▸ Exercise requirements:
Pull every line that holds the word "moved" from the entries.

▸ Provided data:

*** Begin section ***

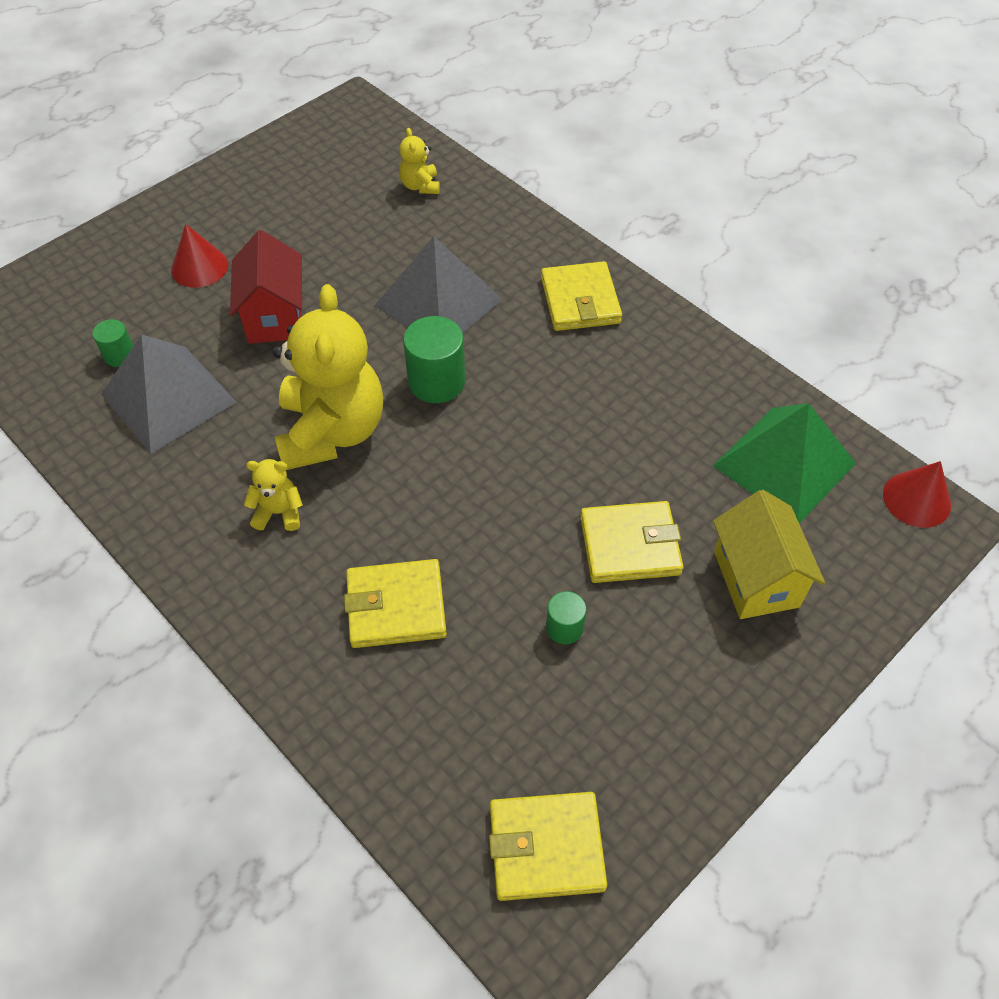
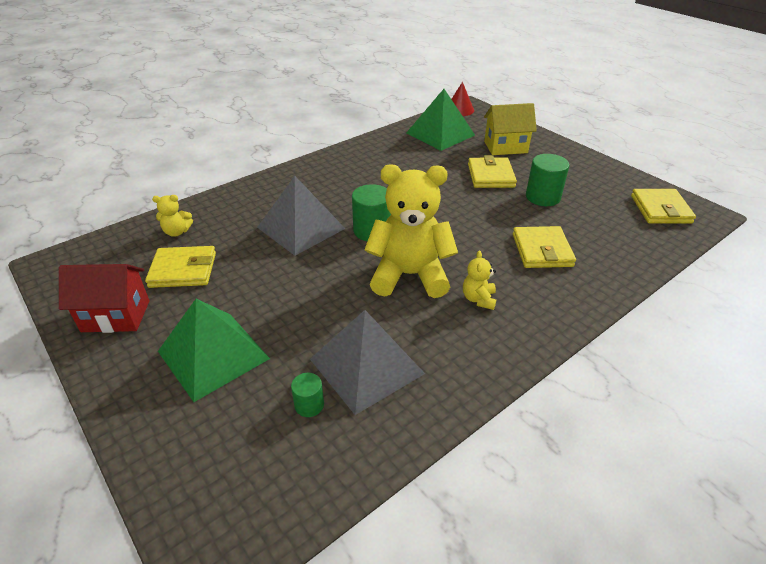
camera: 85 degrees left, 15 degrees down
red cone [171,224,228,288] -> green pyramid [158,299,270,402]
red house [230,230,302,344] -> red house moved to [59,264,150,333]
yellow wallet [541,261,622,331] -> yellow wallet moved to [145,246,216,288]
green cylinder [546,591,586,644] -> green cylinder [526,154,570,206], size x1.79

*** End section ***

▸ Expected output:
red house [230,230,302,344] -> red house moved to [59,264,150,333]
yellow wallet [541,261,622,331] -> yellow wallet moved to [145,246,216,288]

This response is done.